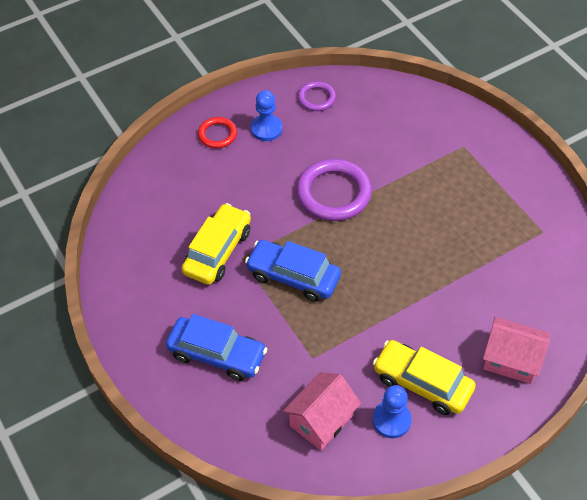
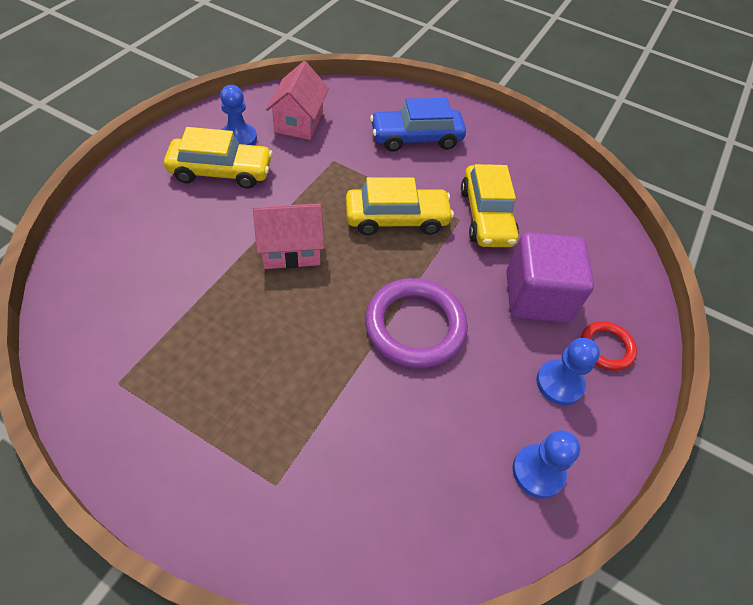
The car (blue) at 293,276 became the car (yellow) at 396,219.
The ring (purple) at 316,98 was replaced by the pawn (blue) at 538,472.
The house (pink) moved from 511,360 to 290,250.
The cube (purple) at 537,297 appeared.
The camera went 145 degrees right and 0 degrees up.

● **YOUR TASK**
Show every line of the material that includes the string "purple".

● **REPLY**
The ring (purple) at 316,98 was replaced by the pawn (blue) at 538,472.
The cube (purple) at 537,297 appeared.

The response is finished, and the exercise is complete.